[GIVEN EXERCISE]
Can you output the lines of the listing below as a JSON list of strings, one string per line, with blank lines left out? Leave the pictures out of the answer.

>> BEGIN GIVEN DATA

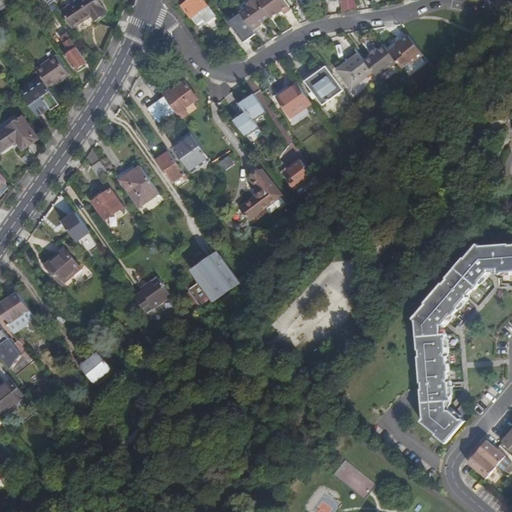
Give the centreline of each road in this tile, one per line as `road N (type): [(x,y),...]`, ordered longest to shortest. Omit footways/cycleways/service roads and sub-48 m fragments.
road 1 (residential): [(148,4),(219,75),(235,74),(314,28),(435,0)]
road 2 (secondary): [(148,4),(107,92),(0,245)]
road 3 (track): [(208,253),(101,101)]
road 4 (residential): [(482,511),(452,473),(511,395)]
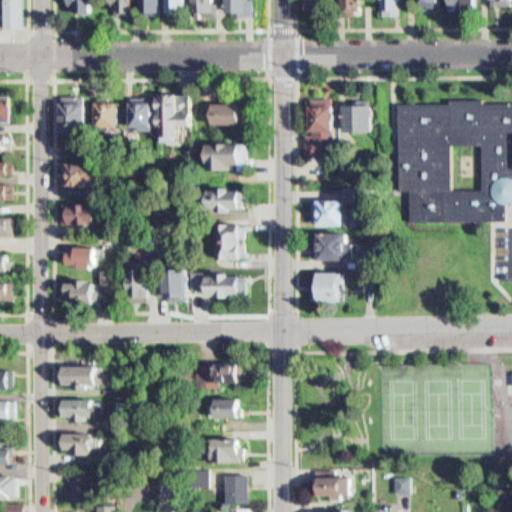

>> END GIVEN DATA

[WORKED ANSWER]
[
  "Give the centreline of each road in this tile, one per line as `road N (type): [(x,y),...]`, ordered longest to shortest. Omit footways/cycleways/service roads and sub-48 m fragments.",
  "road 1 (residential): [(148,4),(219,75),(235,74),(314,28),(435,0)]",
  "road 2 (secondary): [(148,4),(107,92),(0,245)]",
  "road 3 (track): [(208,253),(101,101)]",
  "road 4 (residential): [(482,511),(452,473),(511,395)]"
]